(Dataset items)
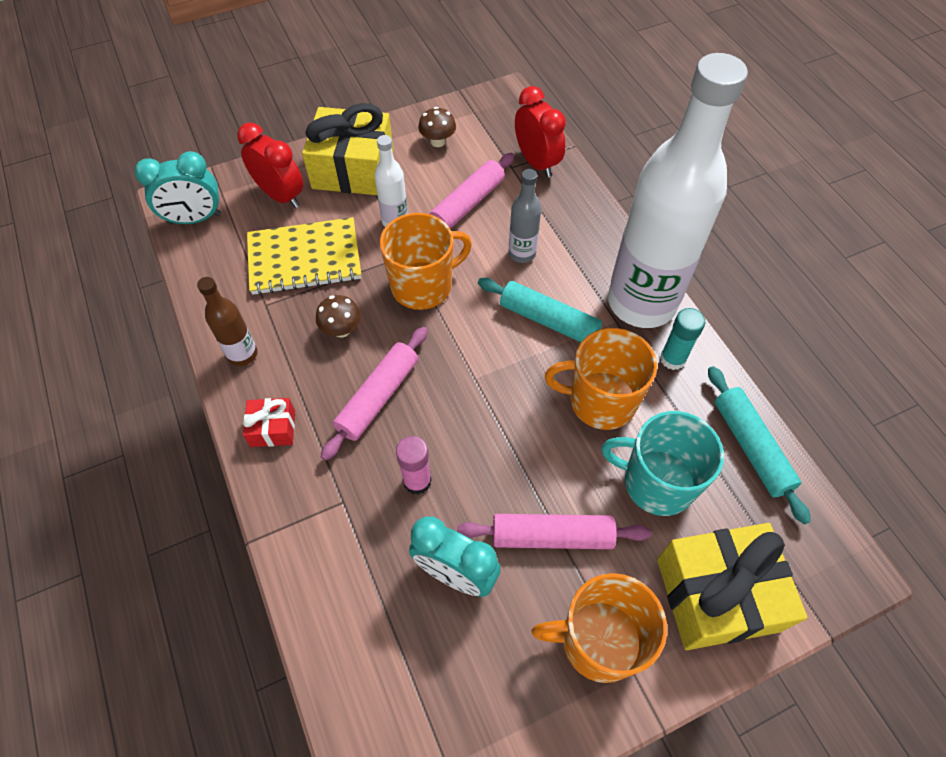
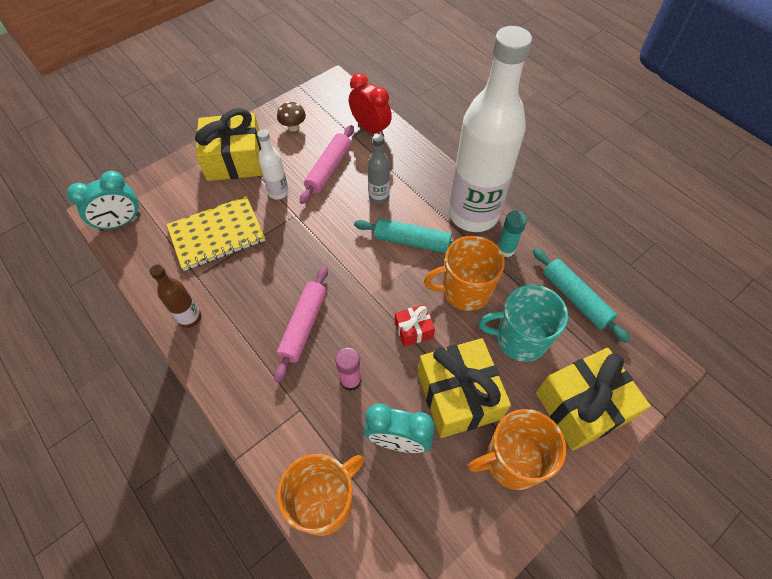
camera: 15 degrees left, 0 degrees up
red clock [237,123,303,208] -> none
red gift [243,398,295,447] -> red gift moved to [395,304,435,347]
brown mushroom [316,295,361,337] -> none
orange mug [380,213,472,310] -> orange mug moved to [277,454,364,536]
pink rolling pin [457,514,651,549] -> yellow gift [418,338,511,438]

Assigned task
Where a record holds a picture, leave the picture out and restate the rest word for word.

Answer to the problem
camera: 15 degrees left, 0 degrees up
red clock [237,123,303,208] -> none
red gift [243,398,295,447] -> red gift moved to [395,304,435,347]
brown mushroom [316,295,361,337] -> none
orange mug [380,213,472,310] -> orange mug moved to [277,454,364,536]
pink rolling pin [457,514,651,549] -> yellow gift [418,338,511,438]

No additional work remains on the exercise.